Exercise brief »
Check each line of the data below for the word "none", then extract the ones that have it.

Data: Begin

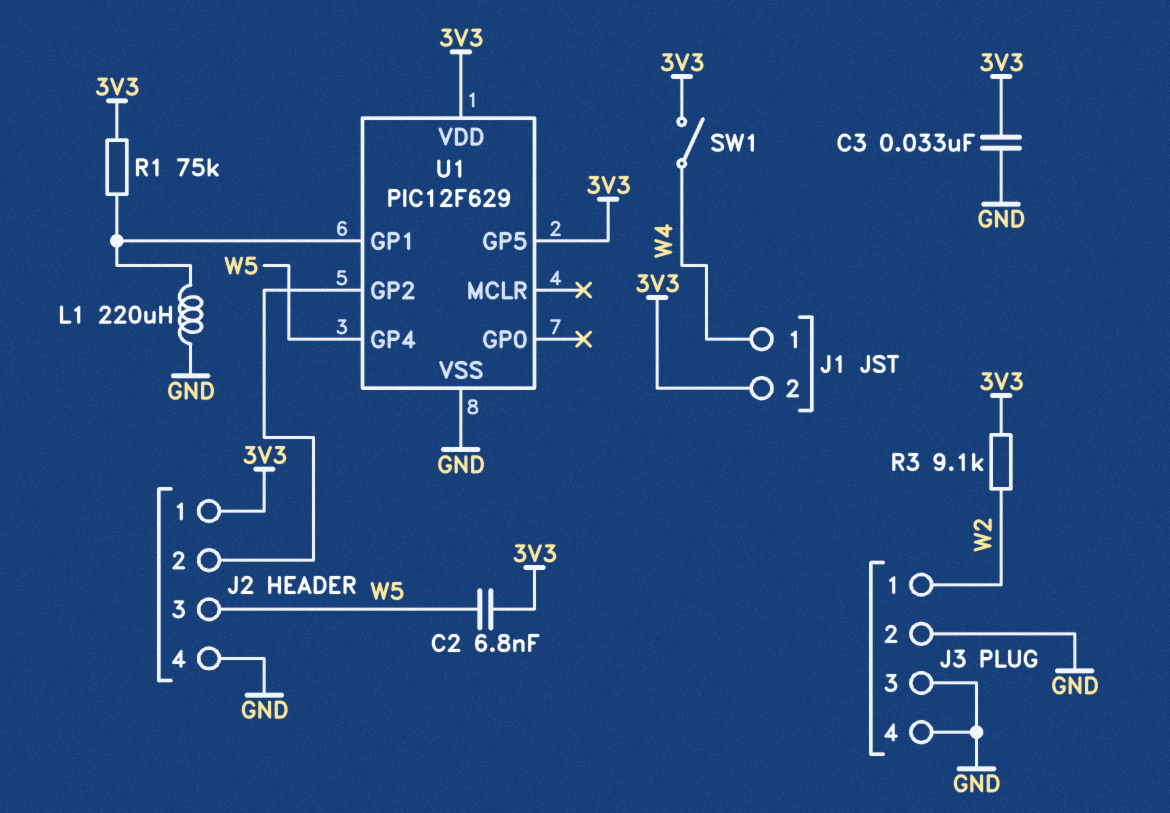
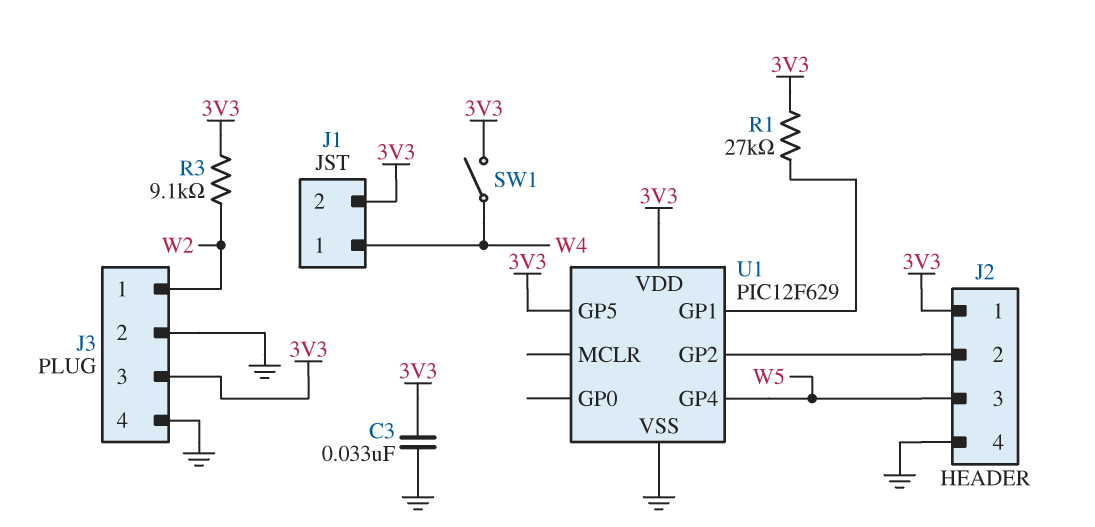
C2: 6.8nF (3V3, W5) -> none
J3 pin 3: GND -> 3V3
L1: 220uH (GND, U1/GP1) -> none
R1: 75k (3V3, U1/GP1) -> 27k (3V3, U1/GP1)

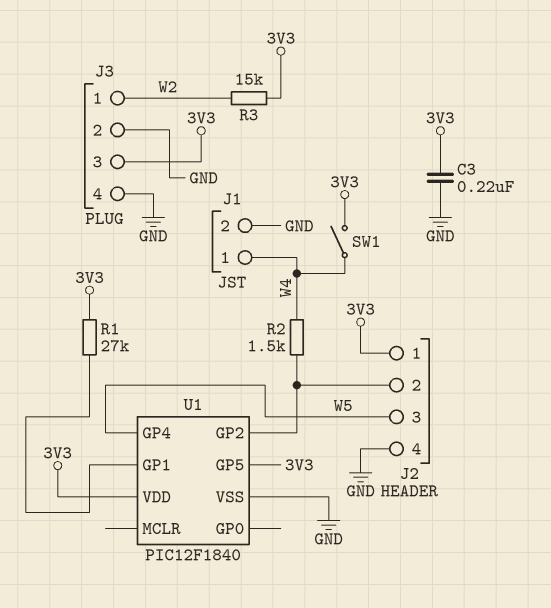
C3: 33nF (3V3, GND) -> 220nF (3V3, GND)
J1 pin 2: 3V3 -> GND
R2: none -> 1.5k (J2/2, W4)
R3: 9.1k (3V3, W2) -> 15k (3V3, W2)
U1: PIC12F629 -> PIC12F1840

Data: End

Response to the task »
C2: 6.8nF (3V3, W5) -> none
L1: 220uH (GND, U1/GP1) -> none
R2: none -> 1.5k (J2/2, W4)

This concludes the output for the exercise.